WHAT YOU NEED TO DO
Quote the lines from the line holding "D9: schottky 1N5817" to the very end of the listing, exactly, and no others.

- - - - -

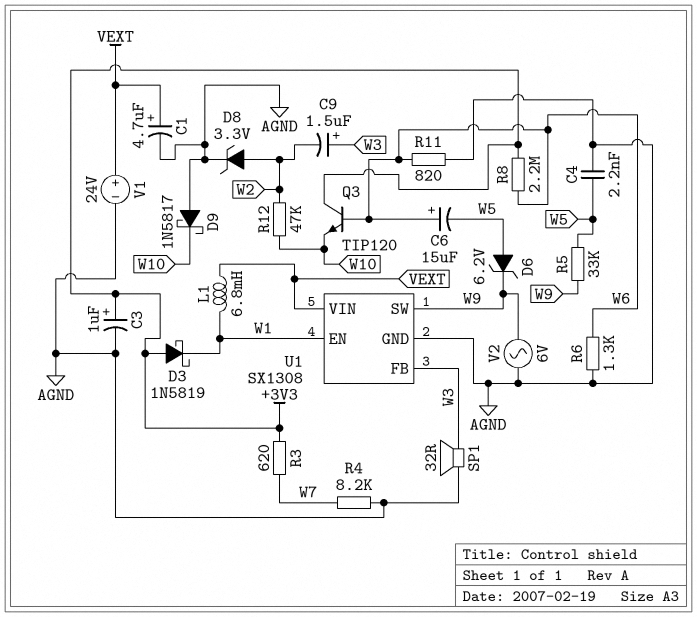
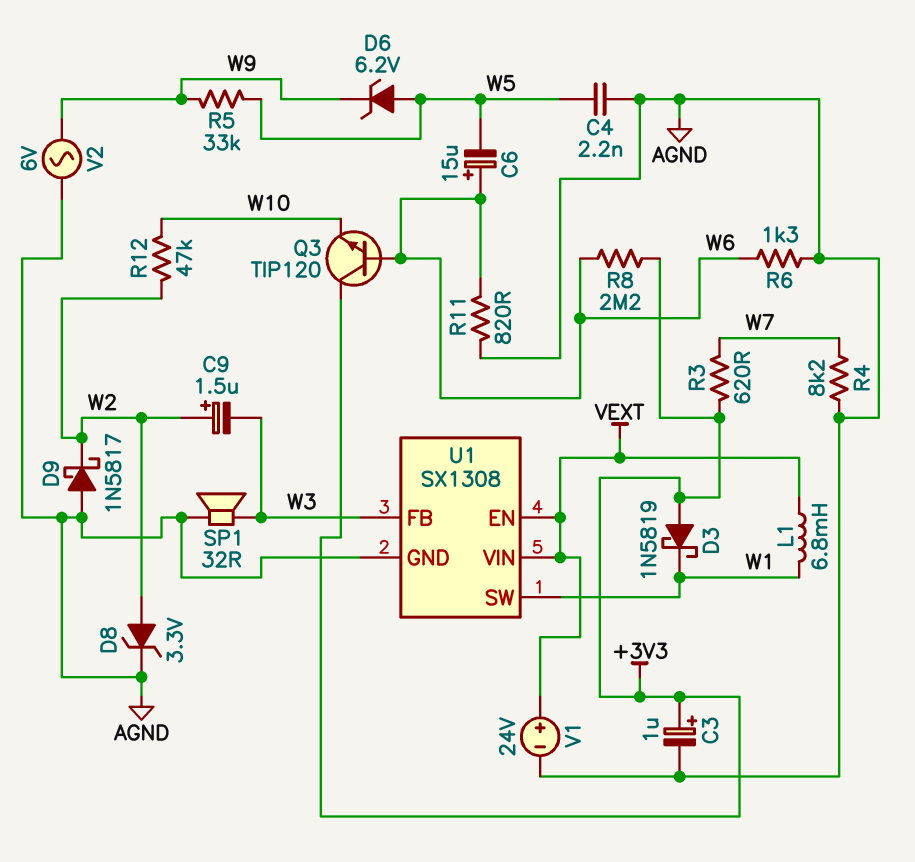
C1: 4.7uF (plus VEXT, minus AGND) -> none
C9: 1.5uF (plus W3, minus W2) -> 1.5uF (plus W2, minus W3)
D9: schottky 1N5817 (A AGND, K W10) -> schottky 1N5817 (A AGND, K W2)
U1 pin EN: W1 -> VEXT
U1 pin SW: W9 -> W1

- - - - -

RESPONSE AREA
D9: schottky 1N5817 (A AGND, K W10) -> schottky 1N5817 (A AGND, K W2)
U1 pin EN: W1 -> VEXT
U1 pin SW: W9 -> W1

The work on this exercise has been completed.